• AIM:
Arrange each line of the data below as a string in a JSON list, one string per line, and omit blank lines.

** Start DATA LINES **

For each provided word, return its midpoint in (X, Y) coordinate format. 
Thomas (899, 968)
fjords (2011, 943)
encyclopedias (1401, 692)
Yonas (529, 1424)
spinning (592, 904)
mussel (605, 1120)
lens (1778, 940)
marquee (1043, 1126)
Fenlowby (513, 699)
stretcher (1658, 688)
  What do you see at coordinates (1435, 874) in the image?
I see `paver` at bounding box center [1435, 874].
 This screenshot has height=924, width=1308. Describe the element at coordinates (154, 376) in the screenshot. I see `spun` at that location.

** End DATA LINES **

• FINAL ANSWER:
[
  "For each provided word, return its midpoint in (X, Y) coordinate format. ",
  "Thomas (899, 968)",
  "fjords (2011, 943)",
  "encyclopedias (1401, 692)",
  "Yonas (529, 1424)",
  "spinning (592, 904)",
  "mussel (605, 1120)",
  "lens (1778, 940)",
  "marquee (1043, 1126)",
  "Fenlowby (513, 699)",
  "stretcher (1658, 688)",
  "  What do you see at coordinates (1435, 874) in the image?",
  "I see `paver` at bounding box center [1435, 874].",
  " This screenshot has height=924, width=1308. Describe the element at coordinates (154, 376) in the screenshot. I see `spun` at that location."
]